*What to work on*
Examine the records below and count how many lines contain the string "brick". Give only the number.
· · ·
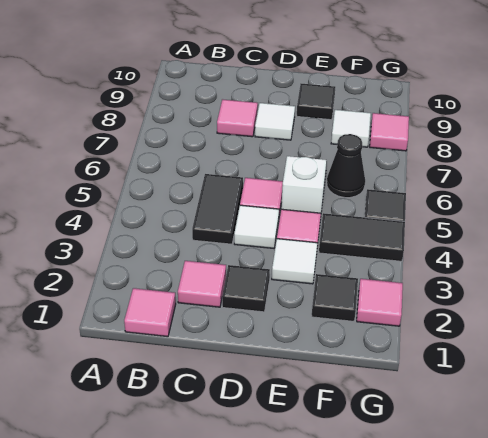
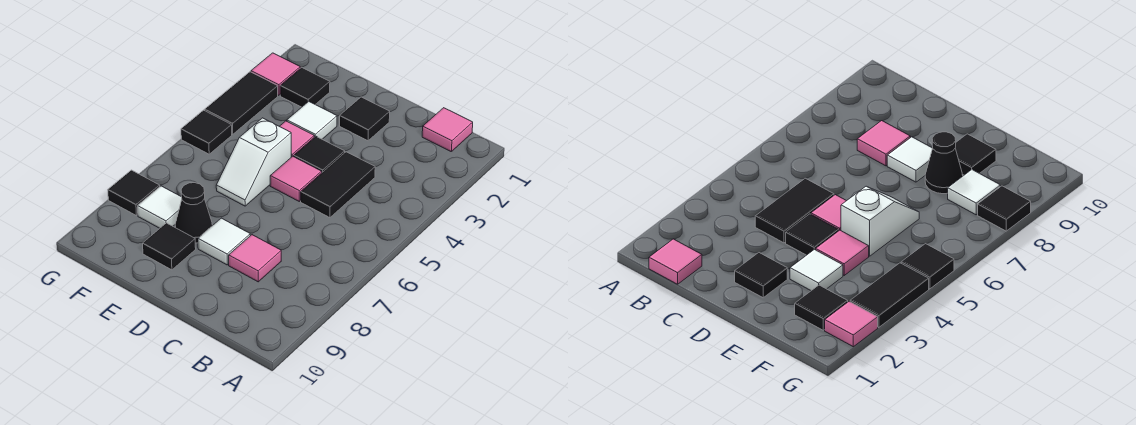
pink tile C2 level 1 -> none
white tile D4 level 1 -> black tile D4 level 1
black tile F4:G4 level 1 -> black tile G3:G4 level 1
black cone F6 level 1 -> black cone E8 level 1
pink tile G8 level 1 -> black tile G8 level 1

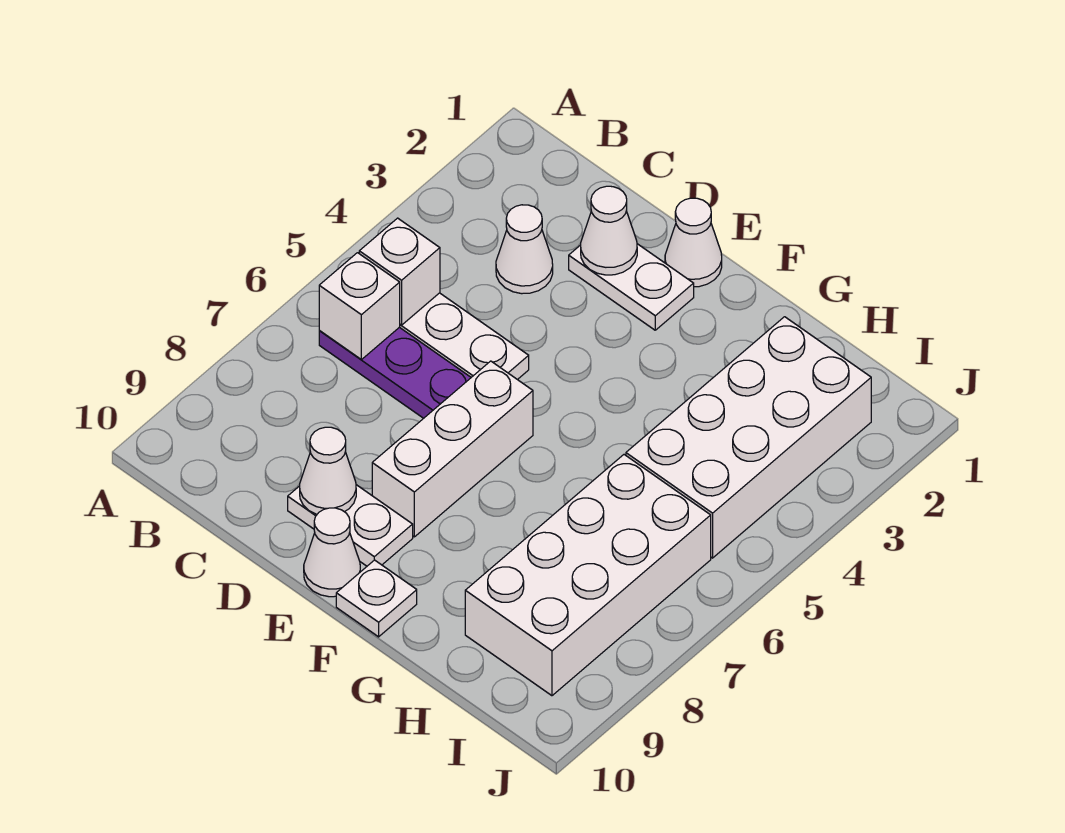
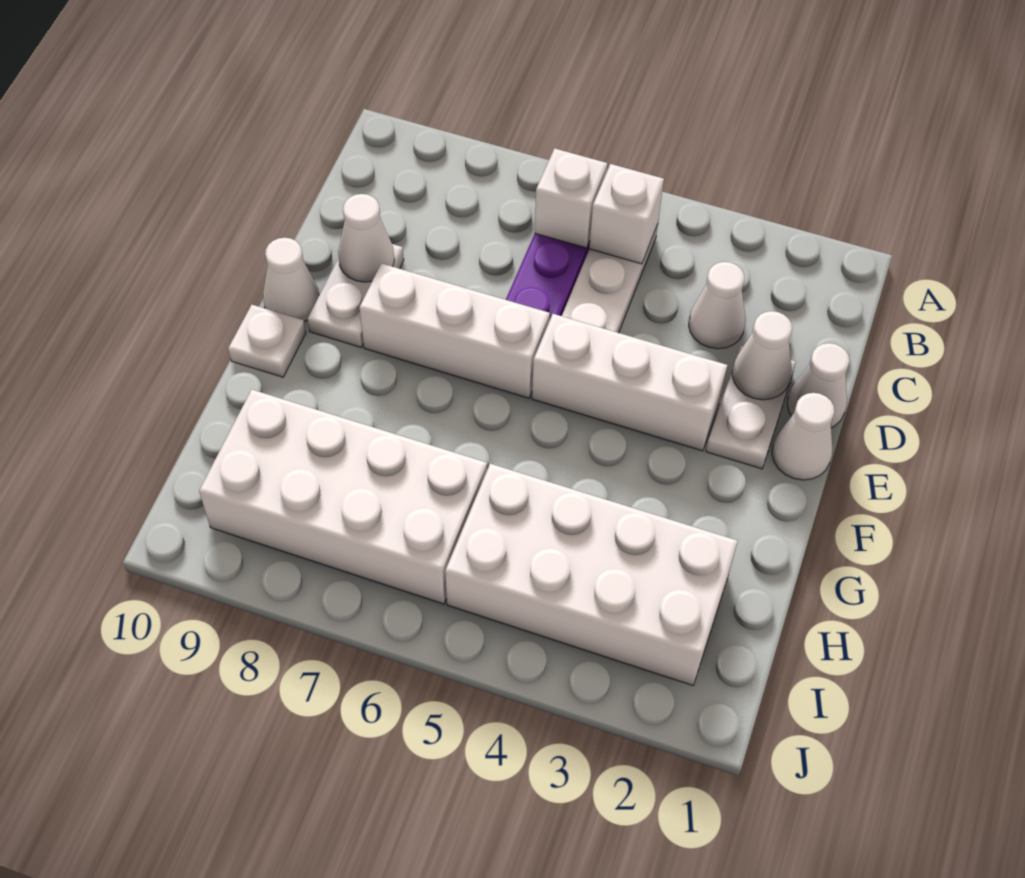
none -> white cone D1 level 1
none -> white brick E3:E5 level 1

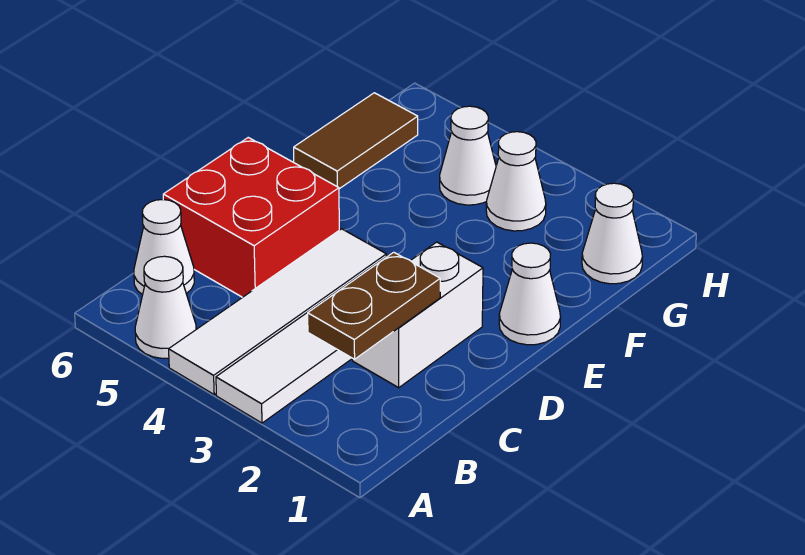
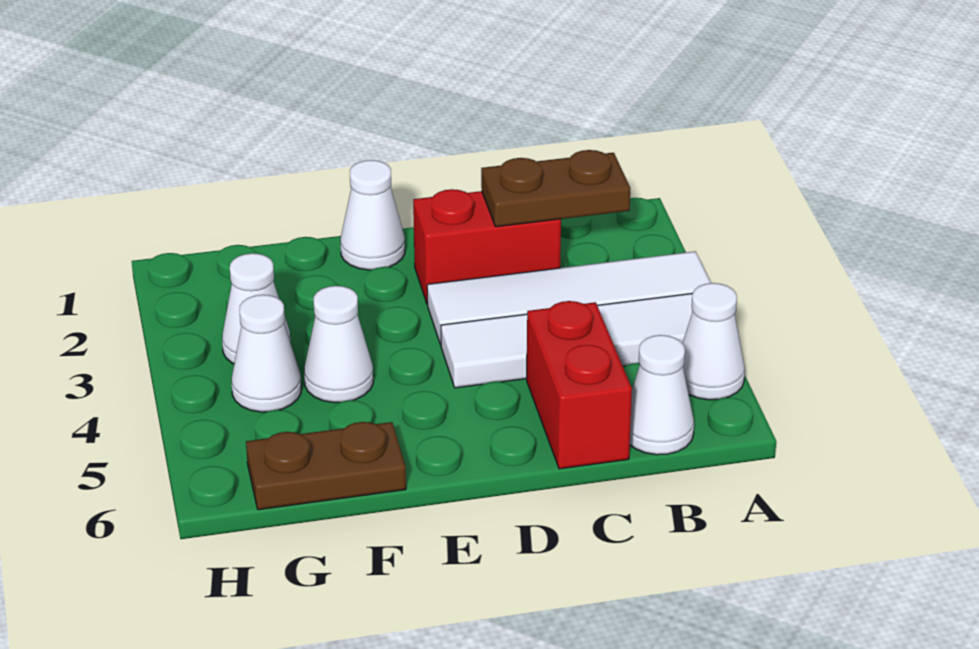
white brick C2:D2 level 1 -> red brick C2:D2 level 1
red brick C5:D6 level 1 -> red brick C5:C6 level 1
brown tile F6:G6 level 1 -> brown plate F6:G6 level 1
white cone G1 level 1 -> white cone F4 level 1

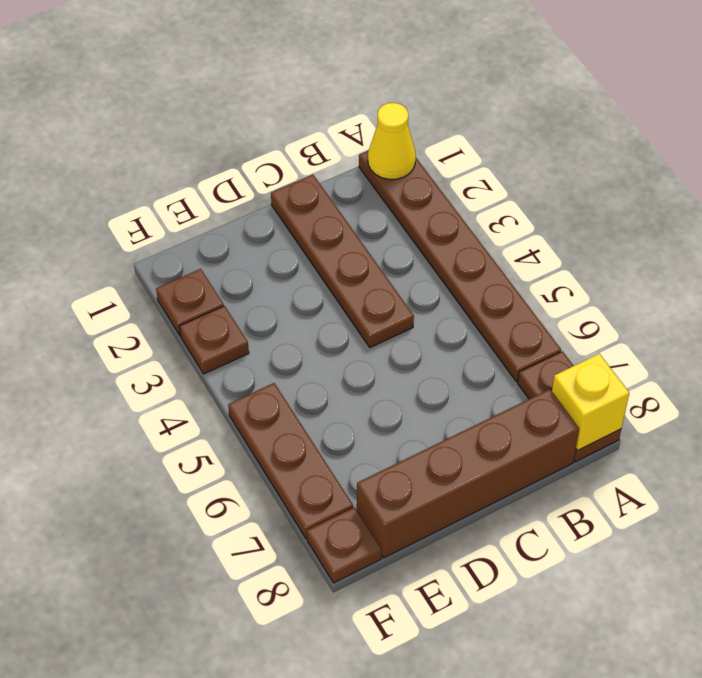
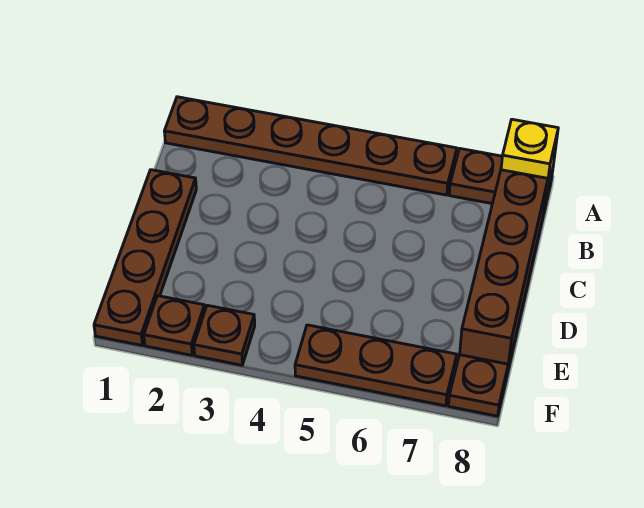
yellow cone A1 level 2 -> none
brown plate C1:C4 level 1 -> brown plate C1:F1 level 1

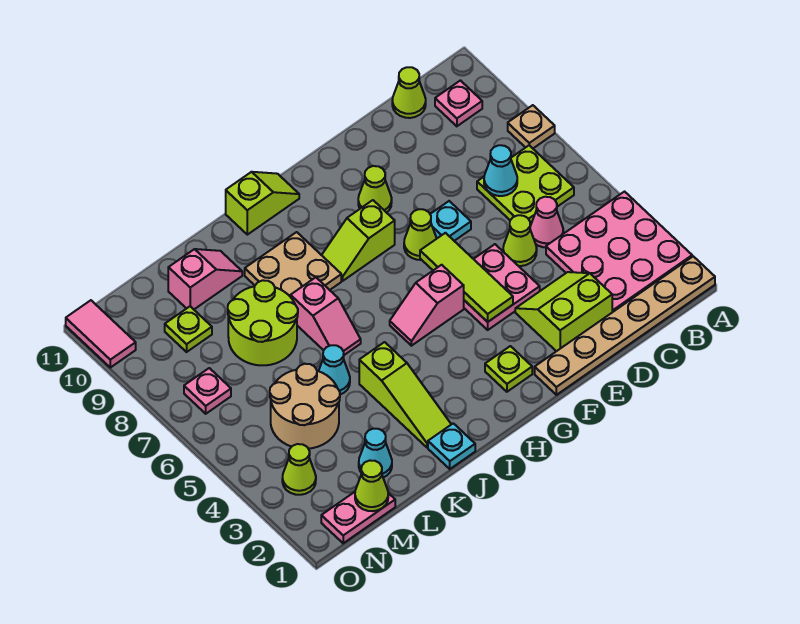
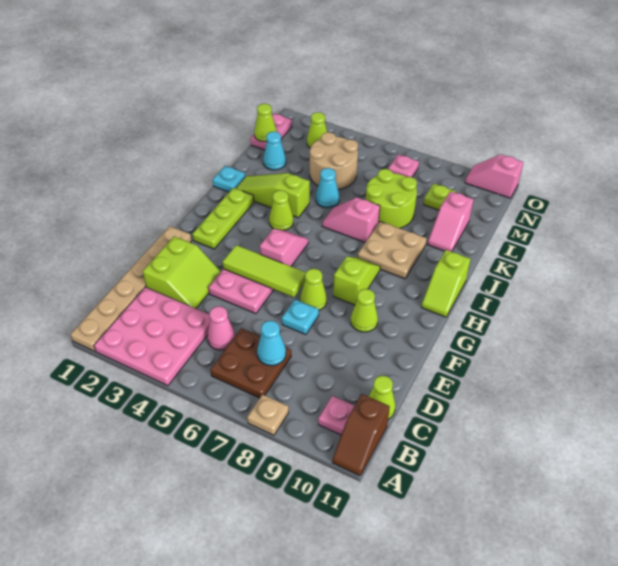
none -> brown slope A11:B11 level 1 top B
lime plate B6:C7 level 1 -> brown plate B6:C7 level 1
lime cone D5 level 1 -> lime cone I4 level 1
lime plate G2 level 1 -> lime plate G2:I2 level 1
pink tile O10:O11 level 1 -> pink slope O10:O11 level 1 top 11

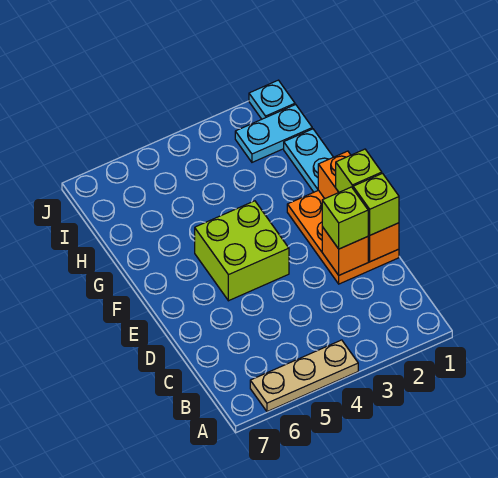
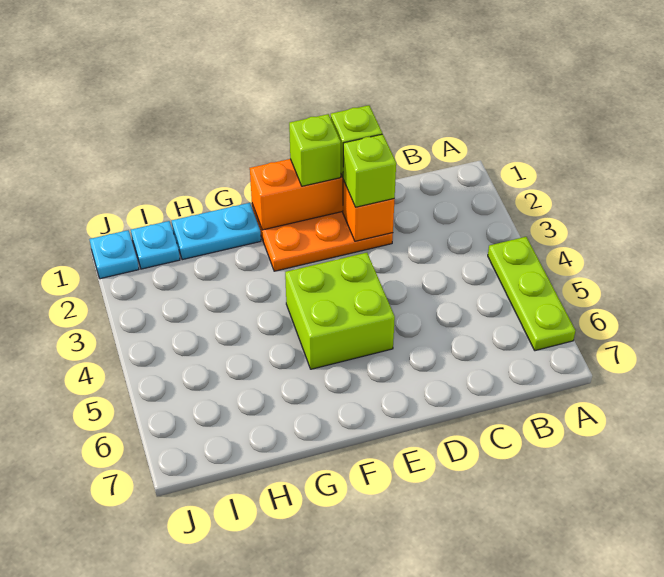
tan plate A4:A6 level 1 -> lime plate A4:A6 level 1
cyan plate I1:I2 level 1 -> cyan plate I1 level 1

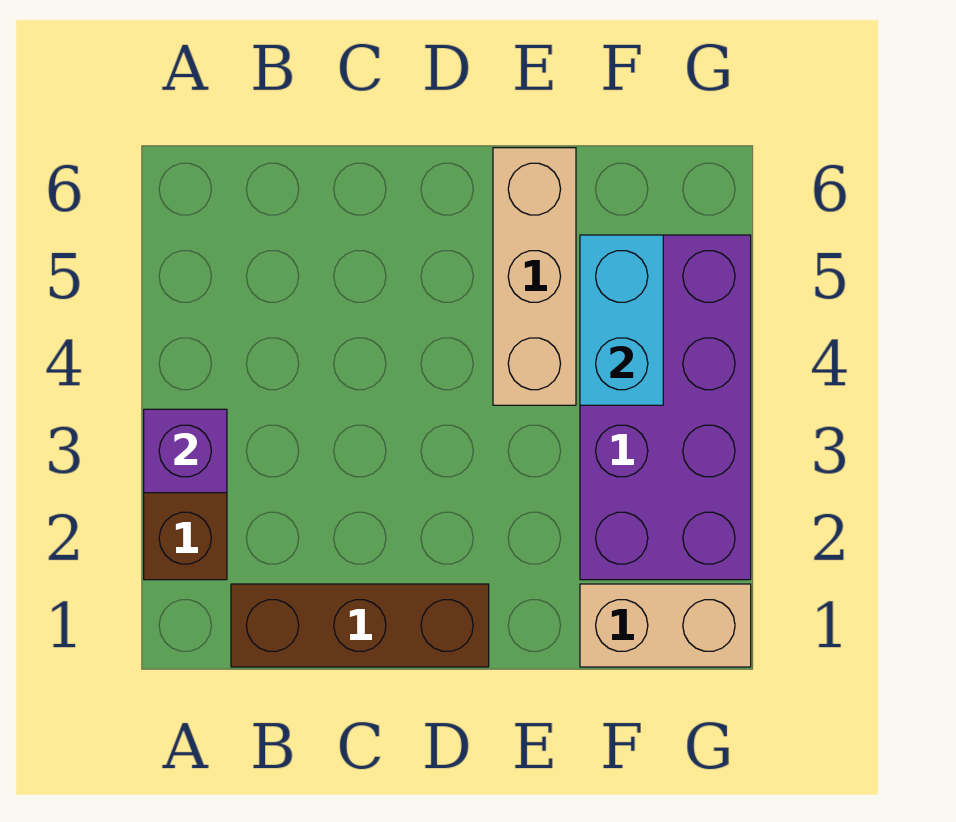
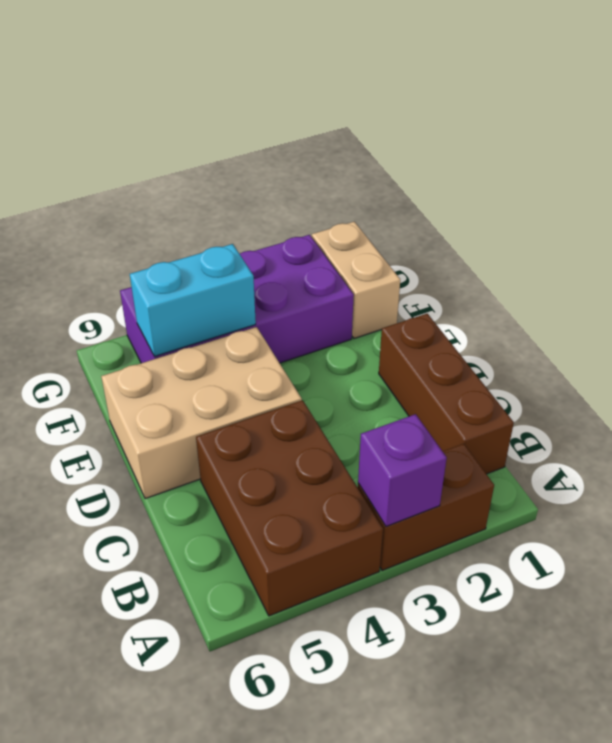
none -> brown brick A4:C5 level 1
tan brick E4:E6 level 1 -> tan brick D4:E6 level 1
· · ·
*Solved problem*
5